THE PROBLEM —
Repeat the entries without change, omitting the pictures.

○ ○ ○ ○ ○ ○ ○

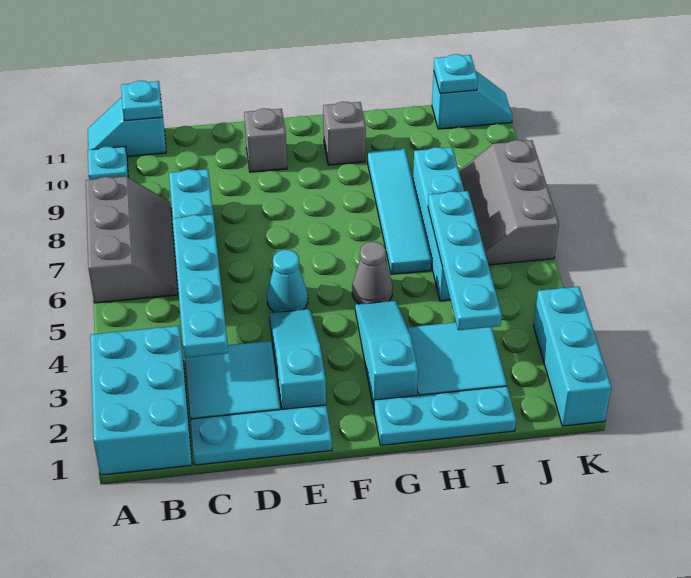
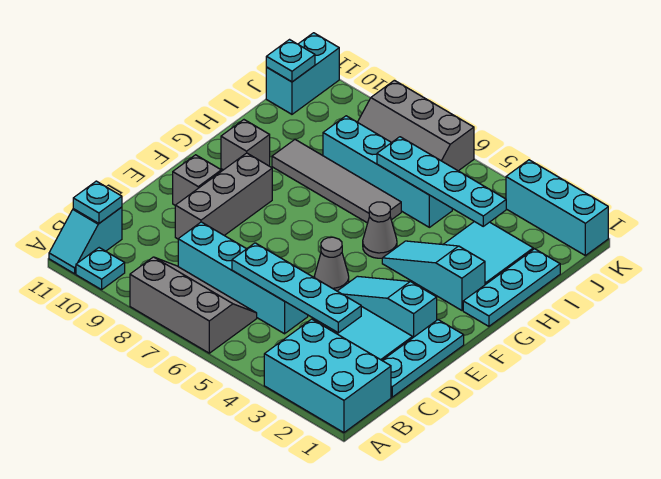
none -> grey brick D9:F9 level 1
cyan cone E5 level 1 -> grey cone E5 level 1
cyan tile H6:H9 level 1 -> grey tile H6:H9 level 1
cyan slope J11:K11 level 1 top J -> cyan brick J11:K11 level 1

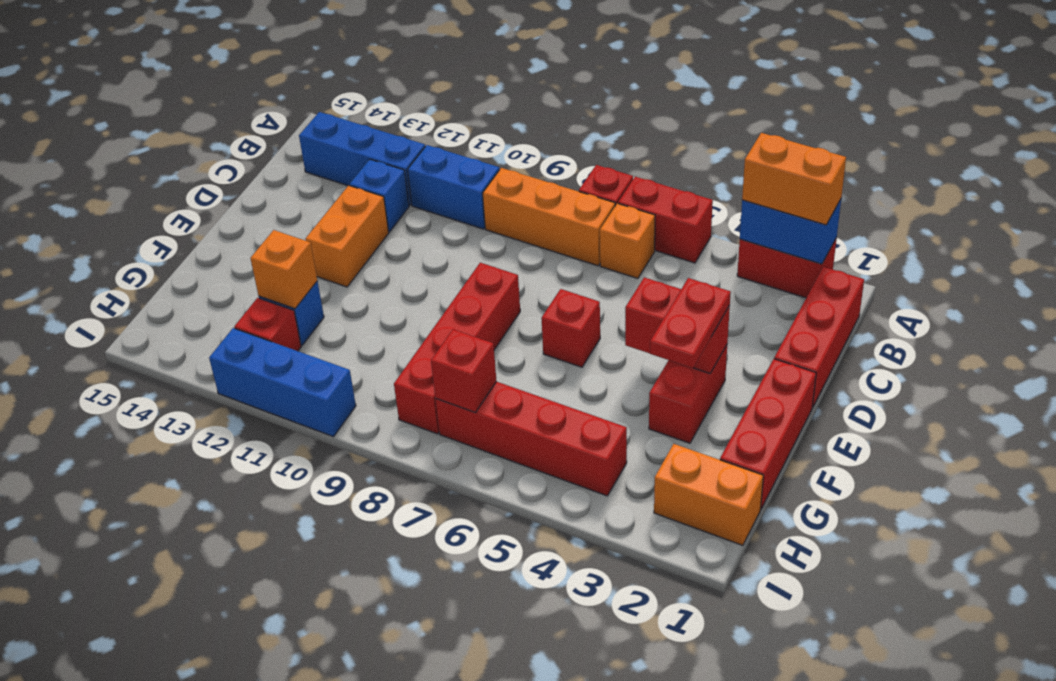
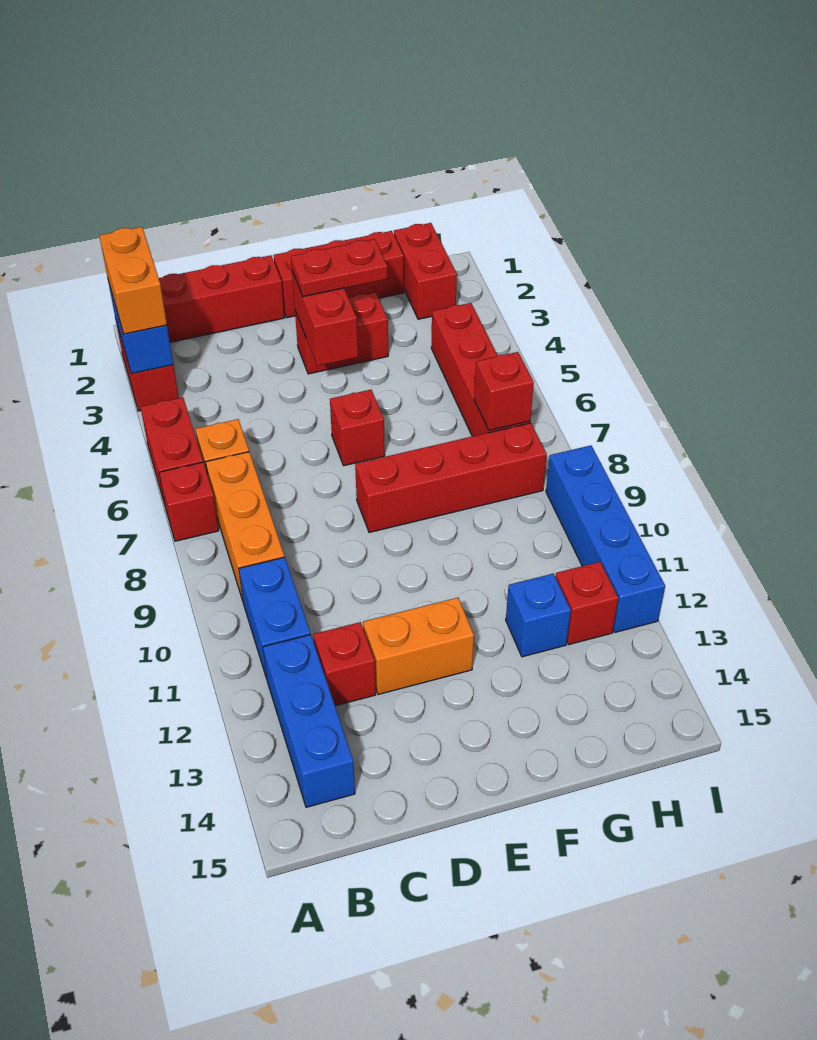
blue brick C12 level 1 -> red brick C12 level 1
orange brick G12 level 2 -> none
orange brick H1:H2 level 1 -> red brick H1:H2 level 1
blue brick I10:I12 level 1 -> blue brick I9:I12 level 1

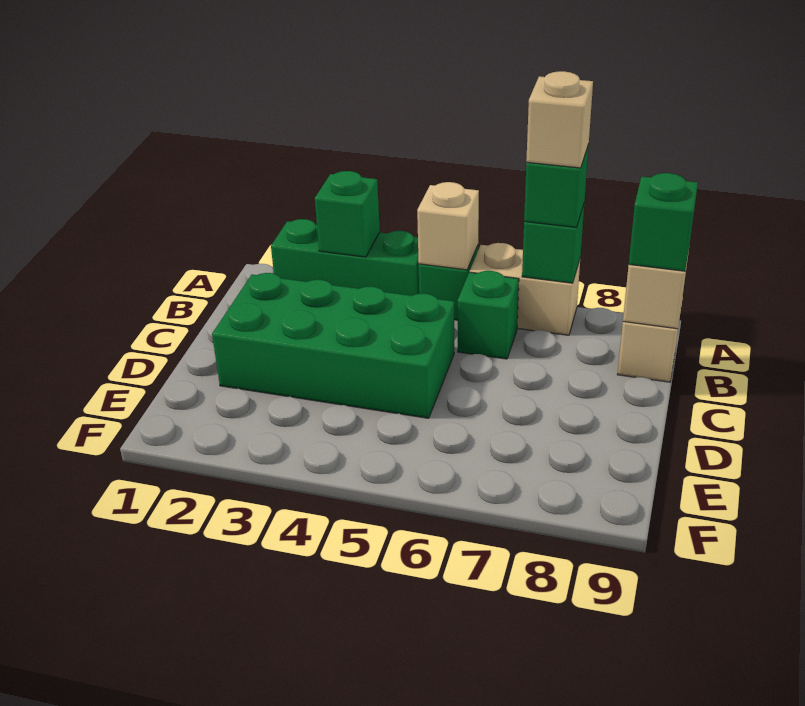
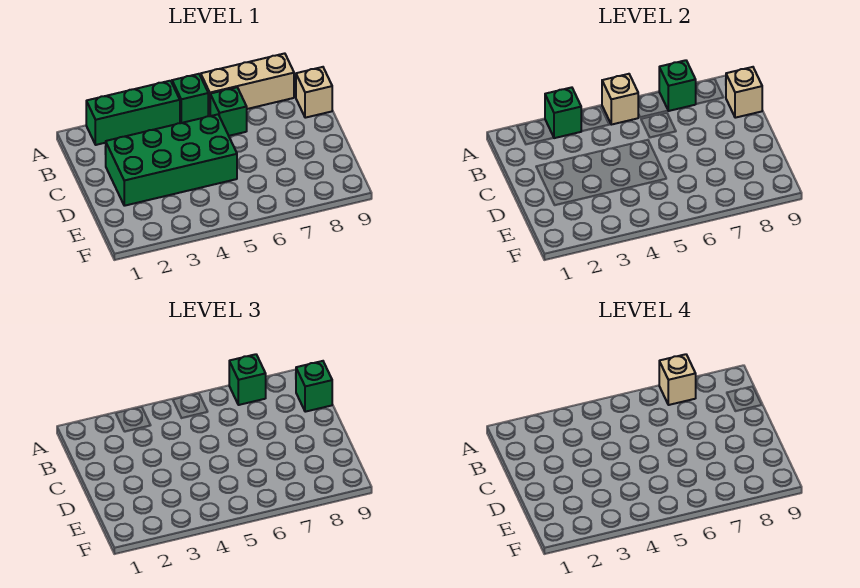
tan brick A6:A7 level 1 -> tan brick A6:A8 level 1

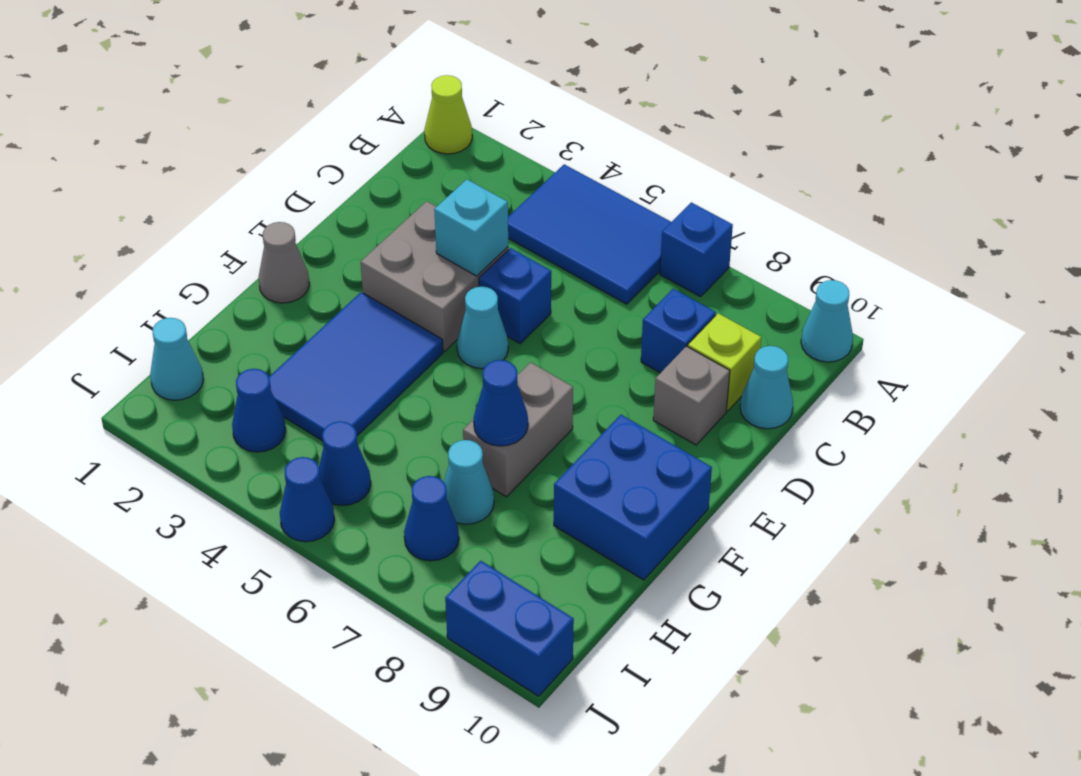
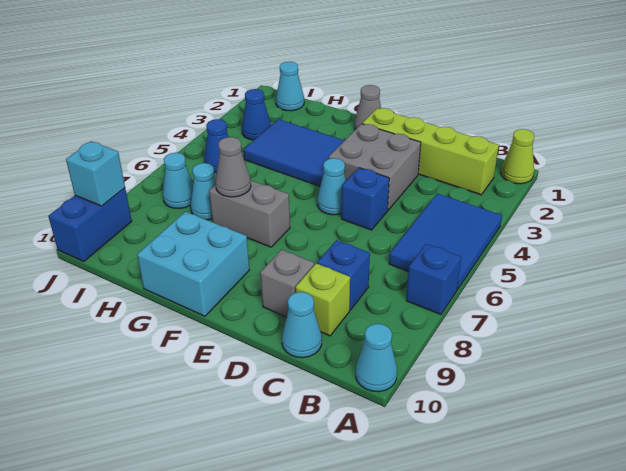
none -> lime brick B2:E2 level 1
cyan brick D4 level 2 -> cyan brick J9 level 2
blue brick F9:G10 level 1 -> cyan brick F9:G10 level 1
blue cone G7 level 2 -> grey cone G7 level 2
blue cone I7 level 1 -> cyan cone I7 level 1
blue cone J5 level 1 -> none

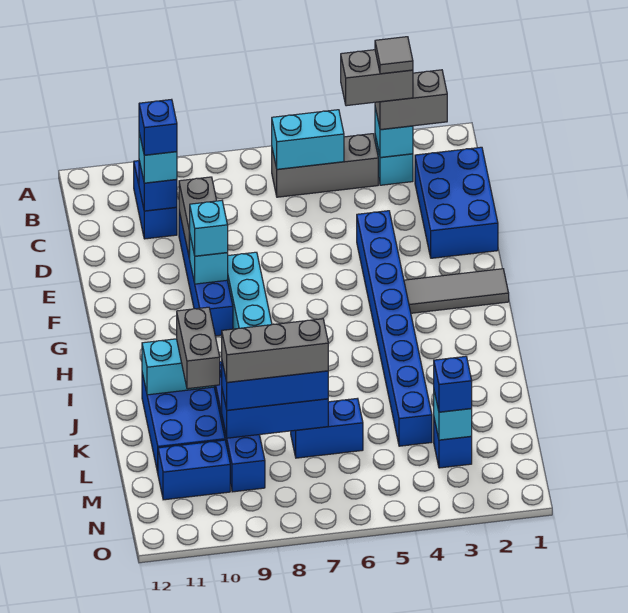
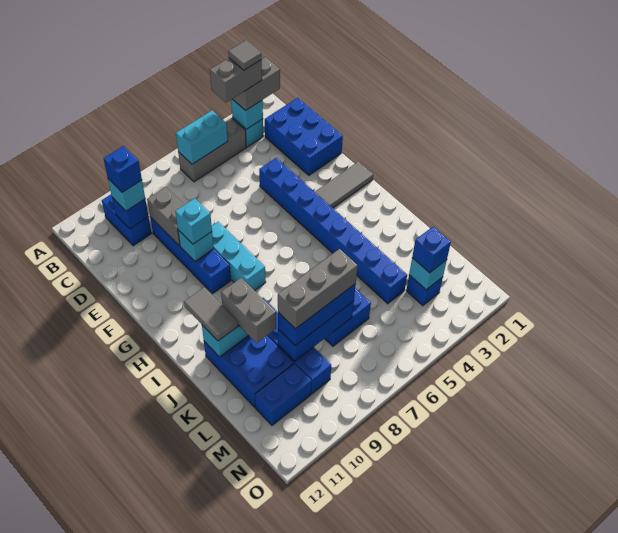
none -> grey tile I11:J11 level 3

○ ○ ○ ○ ○ ○ ○

RESPONSE TO THIS EXERCISE —
none -> grey brick D9:F9 level 1
cyan cone E5 level 1 -> grey cone E5 level 1
cyan tile H6:H9 level 1 -> grey tile H6:H9 level 1
cyan slope J11:K11 level 1 top J -> cyan brick J11:K11 level 1

blue brick C12 level 1 -> red brick C12 level 1
orange brick G12 level 2 -> none
orange brick H1:H2 level 1 -> red brick H1:H2 level 1
blue brick I10:I12 level 1 -> blue brick I9:I12 level 1

tan brick A6:A7 level 1 -> tan brick A6:A8 level 1

none -> lime brick B2:E2 level 1
cyan brick D4 level 2 -> cyan brick J9 level 2
blue brick F9:G10 level 1 -> cyan brick F9:G10 level 1
blue cone G7 level 2 -> grey cone G7 level 2
blue cone I7 level 1 -> cyan cone I7 level 1
blue cone J5 level 1 -> none

none -> grey tile I11:J11 level 3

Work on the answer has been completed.